● **PROBLEM REQUIREMENTS**
Where the records below reach the line containing "SD2 pin MISO: A2 -> D9", start transcribing, and end with the line containing "SERVO2 pin GND: none -> GND", exactly and with nothing else added.

● **Revision tracking records**
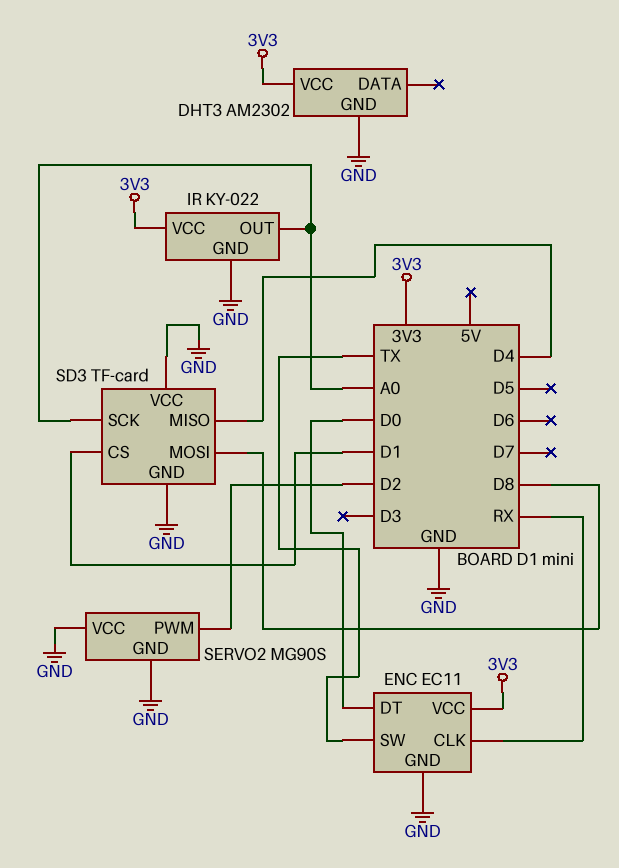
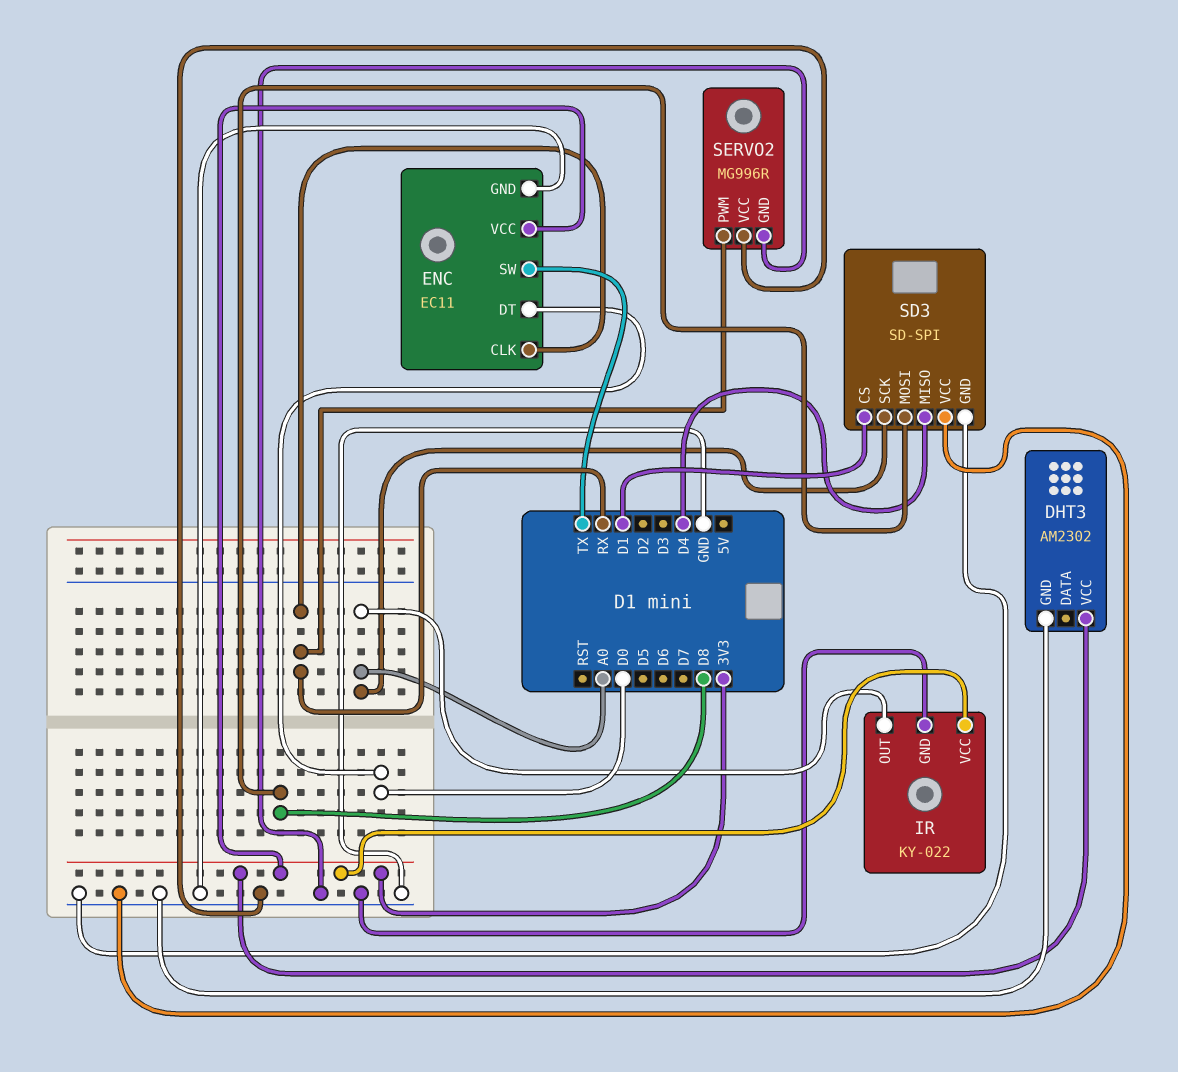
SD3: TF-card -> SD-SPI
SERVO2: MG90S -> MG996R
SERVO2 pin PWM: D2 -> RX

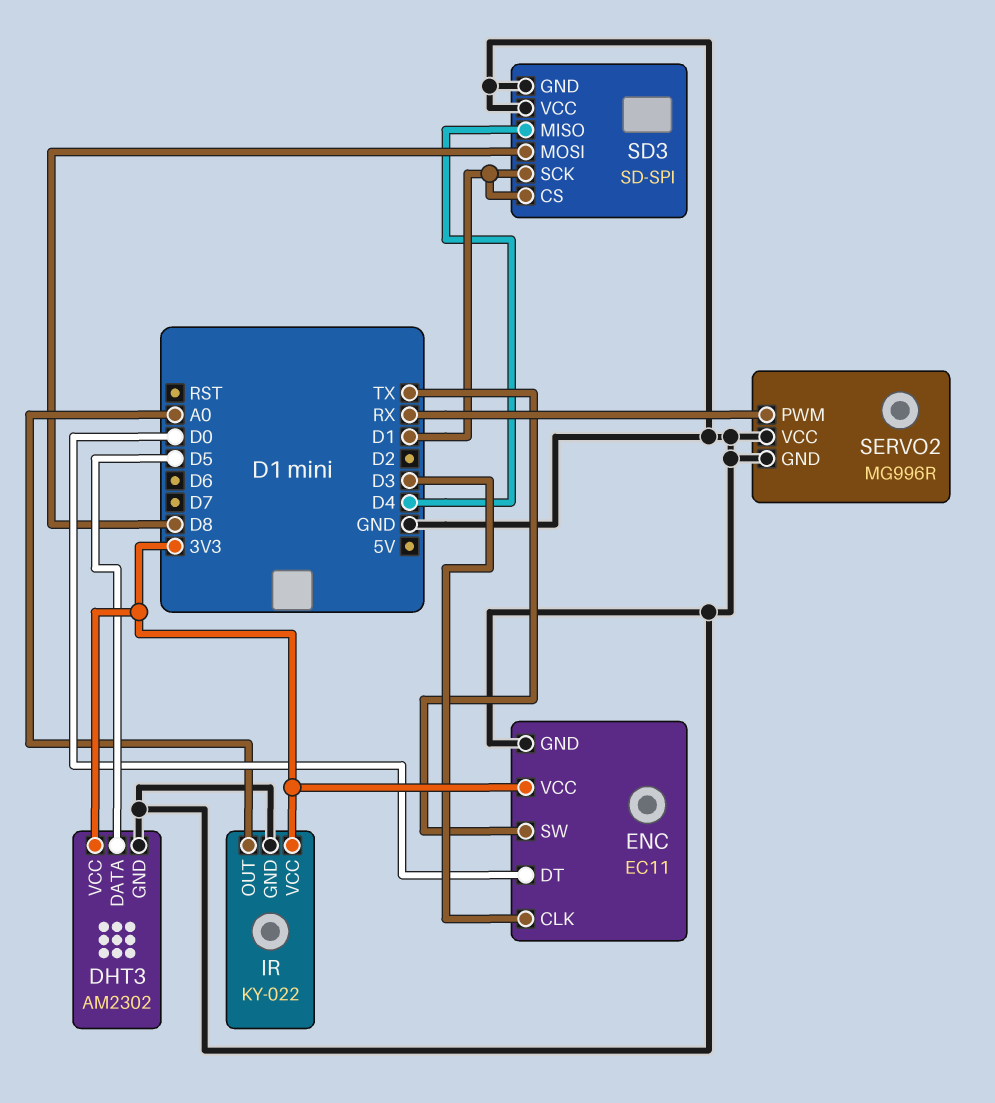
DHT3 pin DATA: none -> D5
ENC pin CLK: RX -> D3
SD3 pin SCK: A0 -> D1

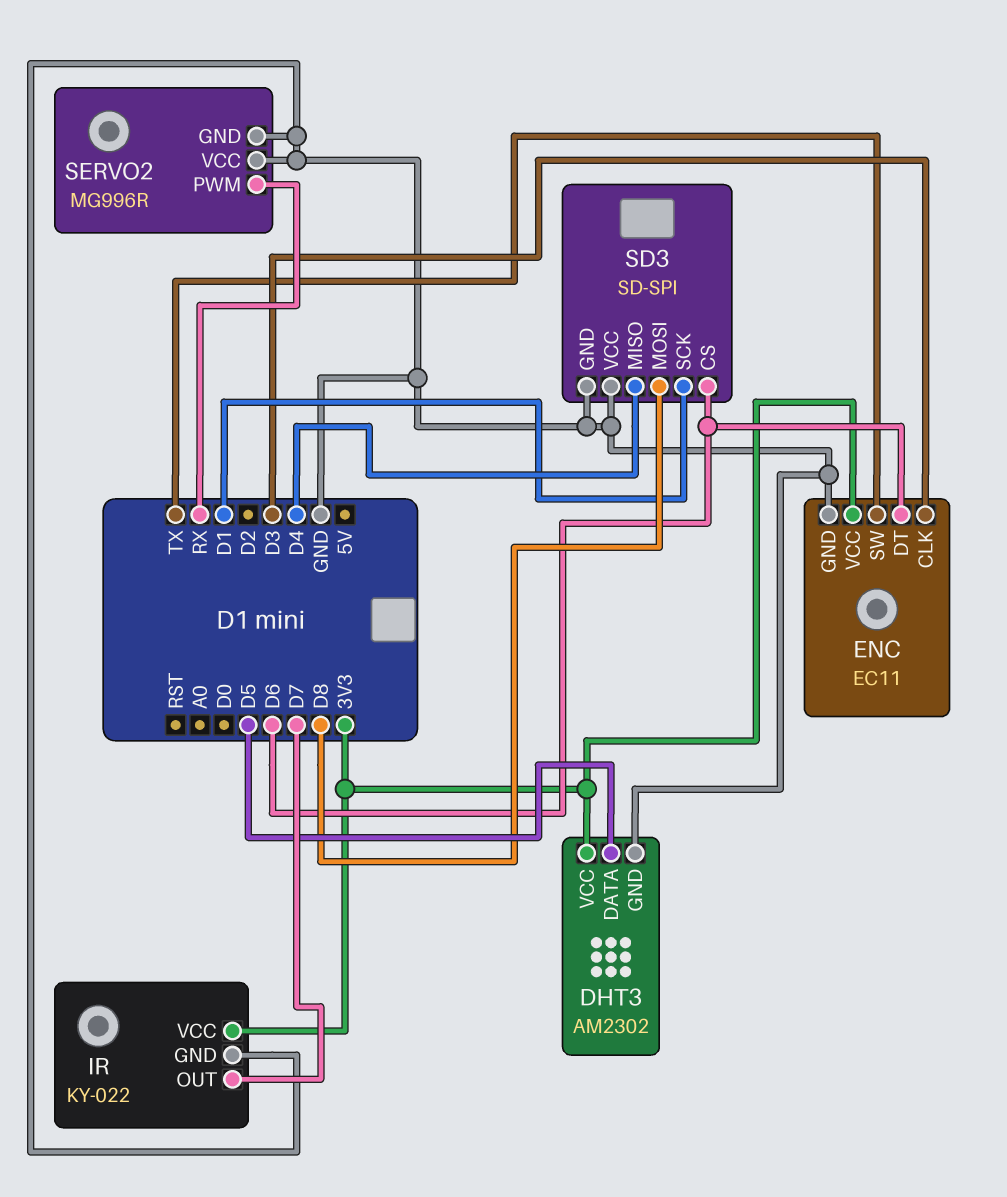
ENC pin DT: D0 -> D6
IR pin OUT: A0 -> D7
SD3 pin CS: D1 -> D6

* * *

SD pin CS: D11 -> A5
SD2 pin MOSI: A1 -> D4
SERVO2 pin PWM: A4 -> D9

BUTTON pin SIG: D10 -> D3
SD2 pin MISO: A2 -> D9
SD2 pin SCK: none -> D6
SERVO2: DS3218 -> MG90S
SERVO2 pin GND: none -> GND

● **SOLUTION**
SD2 pin MISO: A2 -> D9
SD2 pin SCK: none -> D6
SERVO2: DS3218 -> MG90S
SERVO2 pin GND: none -> GND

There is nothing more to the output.